Records drawn from a dataset:
▬▬▬▬▬▬▬▬▬▬

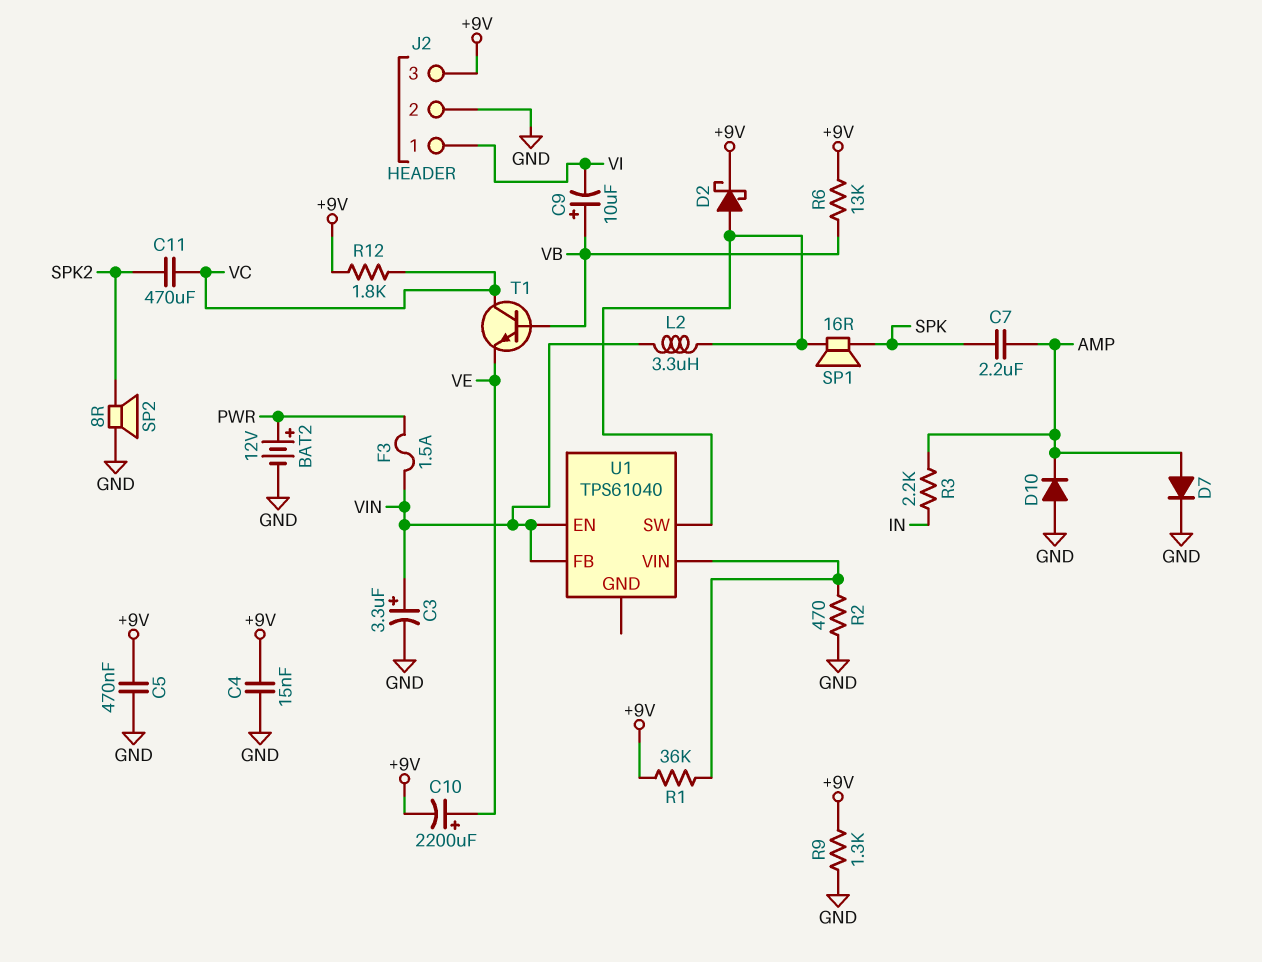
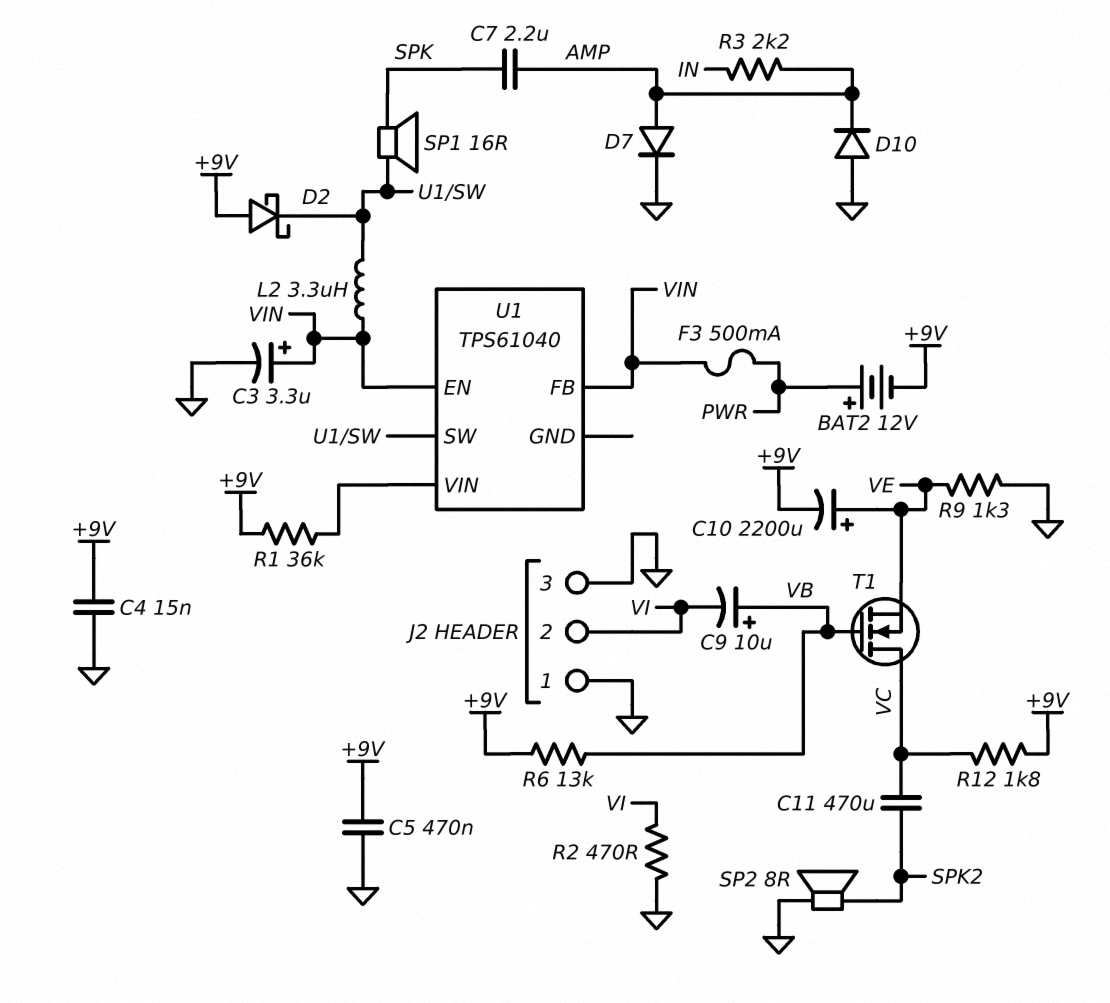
BAT2: 12V (plus PWR, minus GND) -> 12V (plus PWR, minus +9V)
D2: schottky (A U1/SW, K +9V) -> schottky (A +9V, K U1/SW)
F3: 1.5A (PWR, VIN) -> 500mA (PWR, VIN)
J2 pin 1: VI -> GND
J2 pin 2: GND -> VI
J2 pin 3: +9V -> GND
R2: 470 (GND, U1/VIN) -> 470 (GND, VI)
R9: 1.3k (+9V, GND) -> 1.3k (GND, VE)
T1: NPN (B VB, C VC, E VE) -> NMOS (G VB, D VC, S VE)

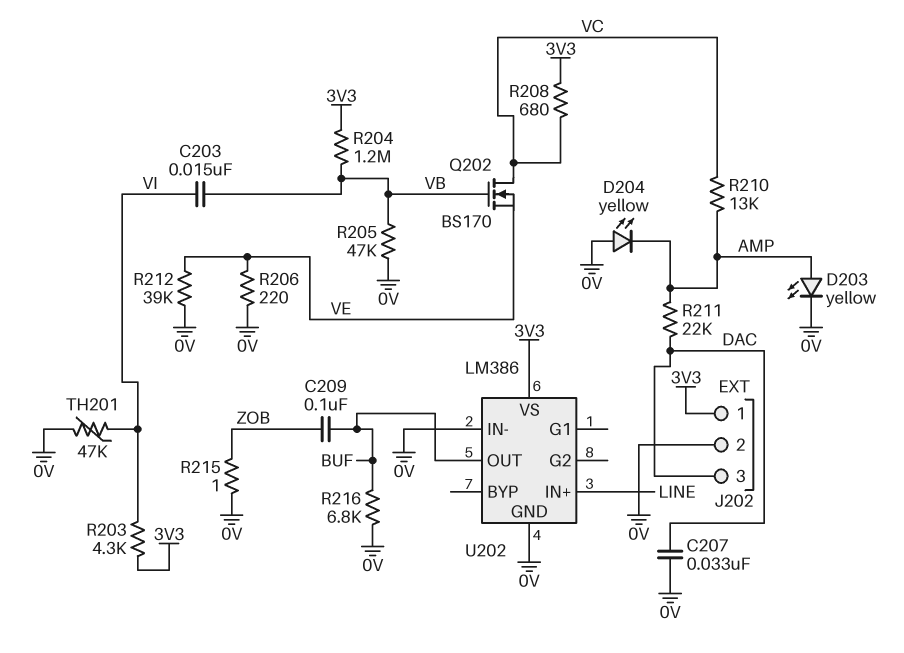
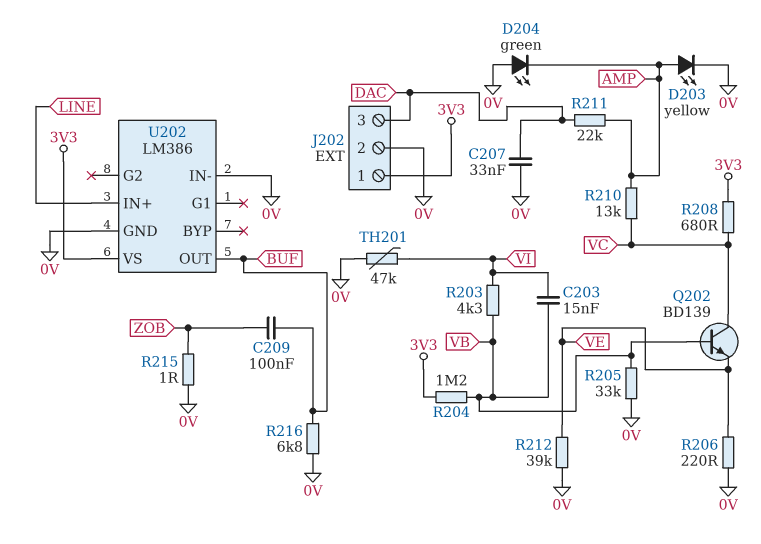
D204: LED yellow (A 0V, K AMP) -> LED green (A 0V, K AMP)
Q202: NMOS BS170 (G VB, D VC, S VE) -> NPN BD139 (B VB, C VC, E VE)
R203: 4.3k (3V3, VI) -> 4.3k (VB, VI)
R205: 47k (0V, VB) -> 33k (0V, VB)

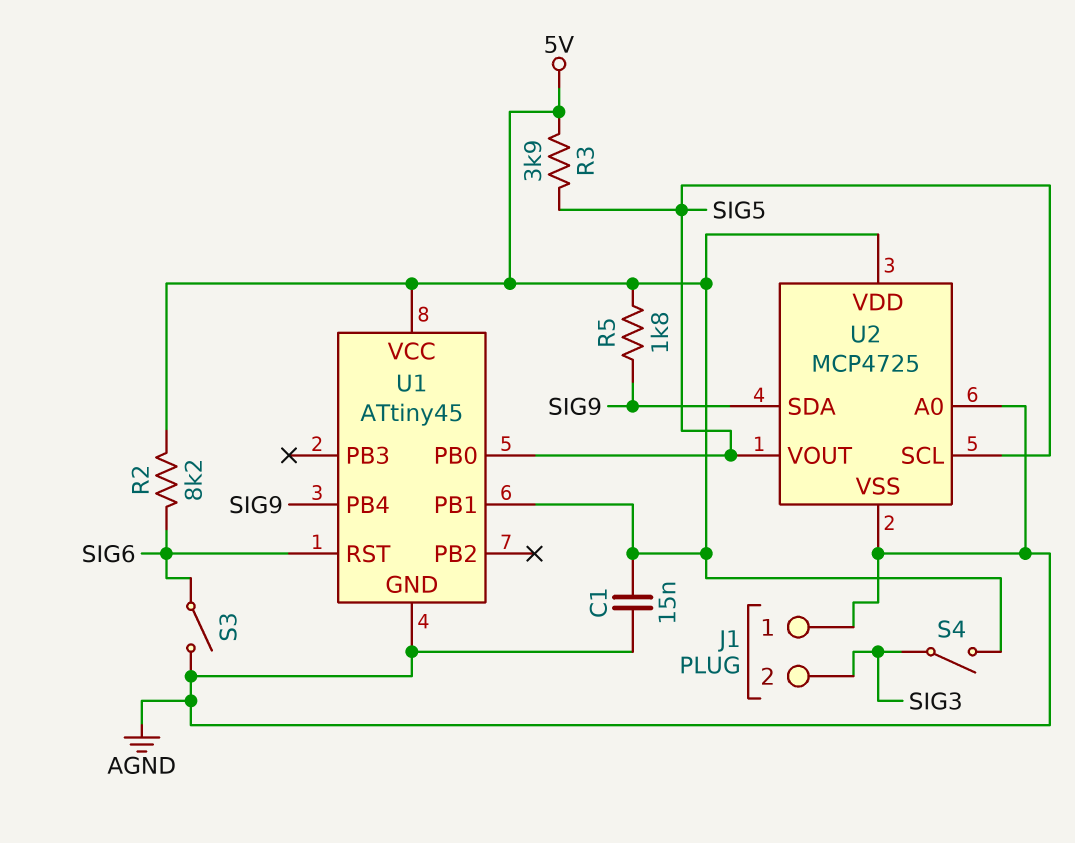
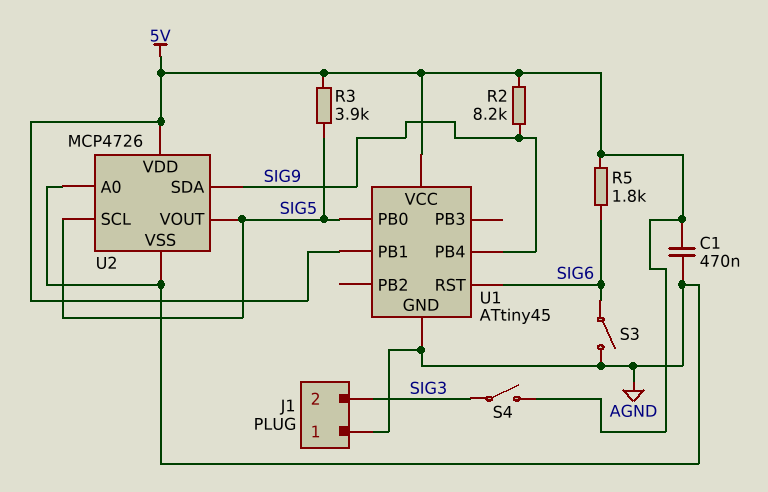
C1: 15nF (5V, AGND) -> 470nF (5V, AGND)
R2: 8.2k (5V, SIG6) -> 8.2k (5V, SIG9)
R5: 1.8k (5V, SIG9) -> 1.8k (5V, SIG6)
U2: MCP4725 -> MCP4726

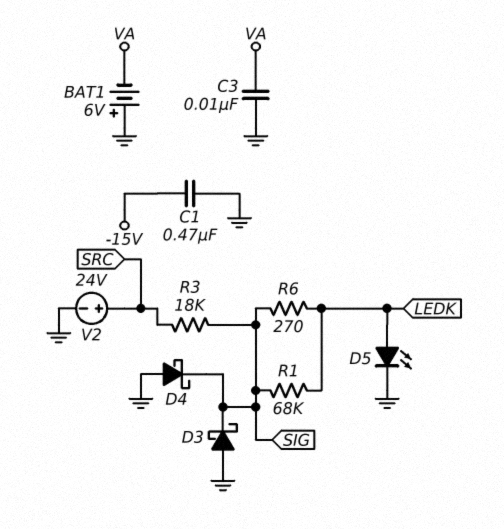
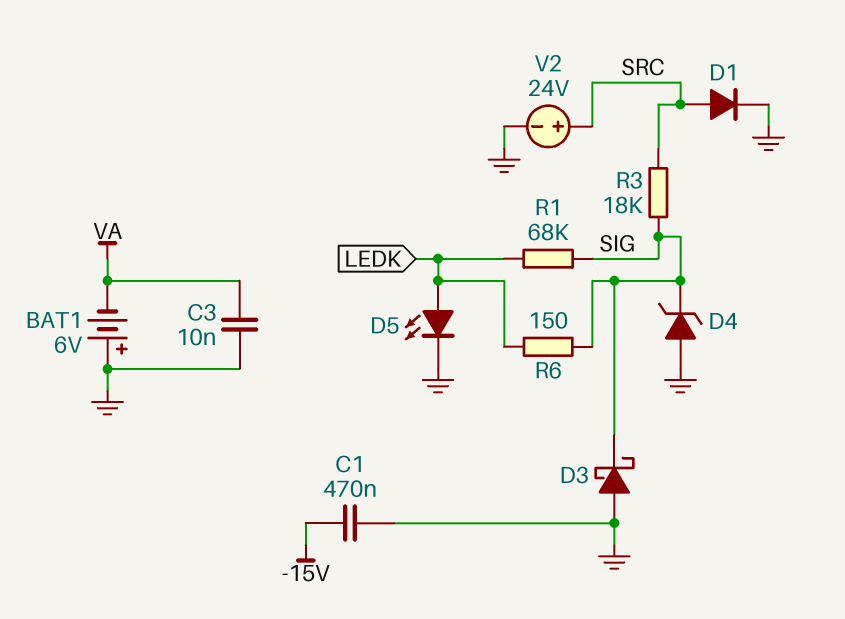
D1: none -> diode (A SRC, K GND)
D4: schottky (A GND, K SIG) -> zener (A GND, K SIG)
R6: 270 (LEDK, SIG) -> 150 (LEDK, SIG)

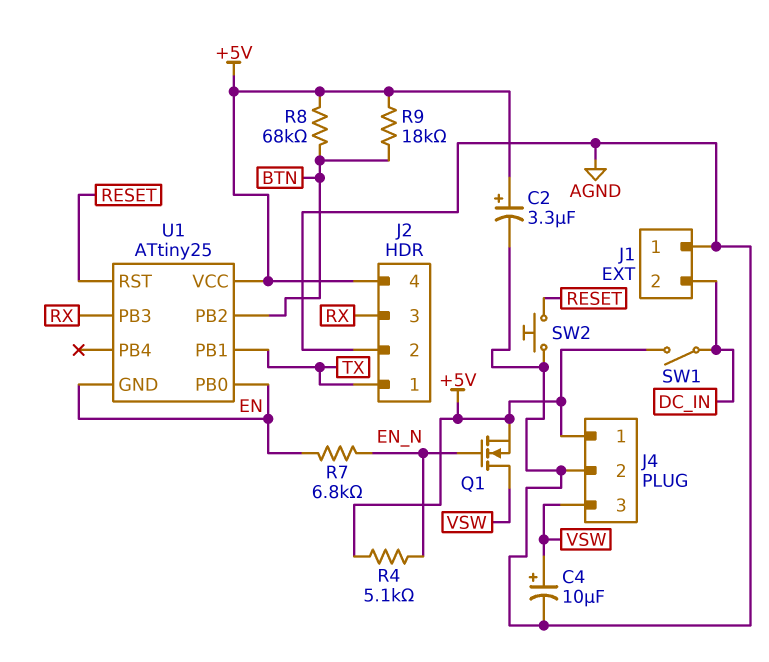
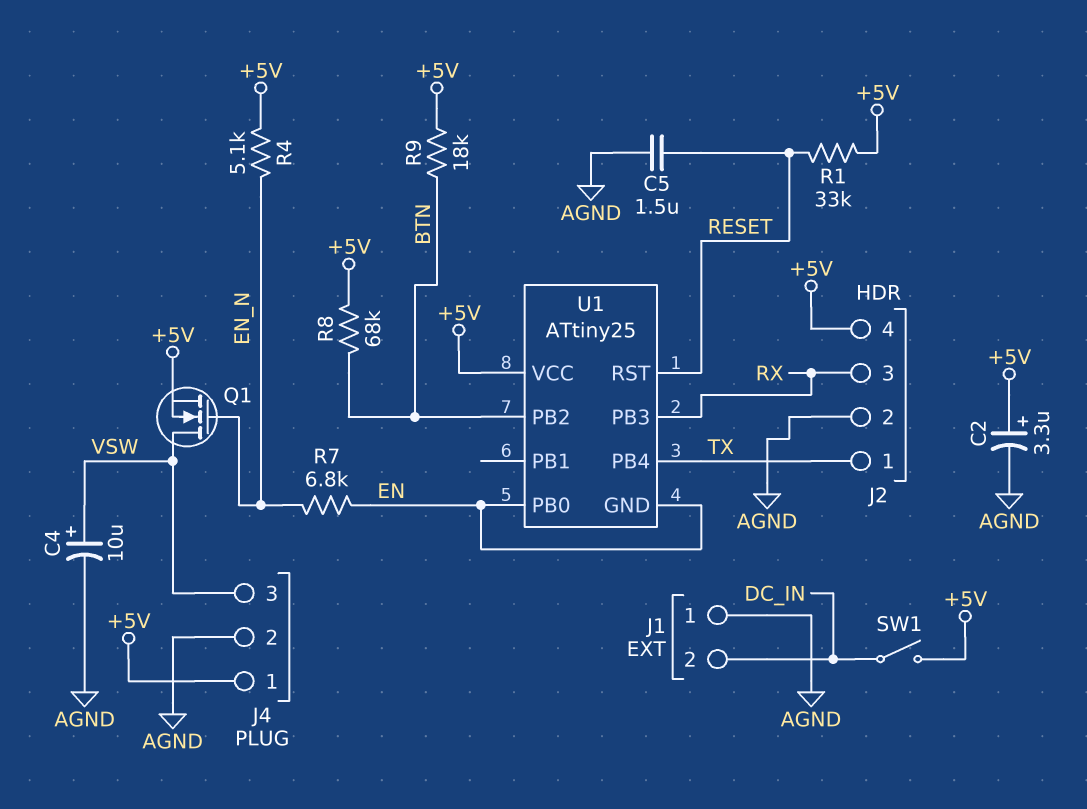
C5: none -> 1.5uF (AGND, RESET)
R1: none -> 33k (+5V, RESET)
SW2: button (AGND, RESET) -> none
U1 pin PB1: TX -> none
U1 pin PB4: none -> TX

▬▬▬▬▬▬▬▬▬▬

• [Directions for this task] An exact copy of the entries above is required, with the pictures left out.

• [Written answer]
BAT2: 12V (plus PWR, minus GND) -> 12V (plus PWR, minus +9V)
D2: schottky (A U1/SW, K +9V) -> schottky (A +9V, K U1/SW)
F3: 1.5A (PWR, VIN) -> 500mA (PWR, VIN)
J2 pin 1: VI -> GND
J2 pin 2: GND -> VI
J2 pin 3: +9V -> GND
R2: 470 (GND, U1/VIN) -> 470 (GND, VI)
R9: 1.3k (+9V, GND) -> 1.3k (GND, VE)
T1: NPN (B VB, C VC, E VE) -> NMOS (G VB, D VC, S VE)

D204: LED yellow (A 0V, K AMP) -> LED green (A 0V, K AMP)
Q202: NMOS BS170 (G VB, D VC, S VE) -> NPN BD139 (B VB, C VC, E VE)
R203: 4.3k (3V3, VI) -> 4.3k (VB, VI)
R205: 47k (0V, VB) -> 33k (0V, VB)

C1: 15nF (5V, AGND) -> 470nF (5V, AGND)
R2: 8.2k (5V, SIG6) -> 8.2k (5V, SIG9)
R5: 1.8k (5V, SIG9) -> 1.8k (5V, SIG6)
U2: MCP4725 -> MCP4726

D1: none -> diode (A SRC, K GND)
D4: schottky (A GND, K SIG) -> zener (A GND, K SIG)
R6: 270 (LEDK, SIG) -> 150 (LEDK, SIG)

C5: none -> 1.5uF (AGND, RESET)
R1: none -> 33k (+5V, RESET)
SW2: button (AGND, RESET) -> none
U1 pin PB1: TX -> none
U1 pin PB4: none -> TX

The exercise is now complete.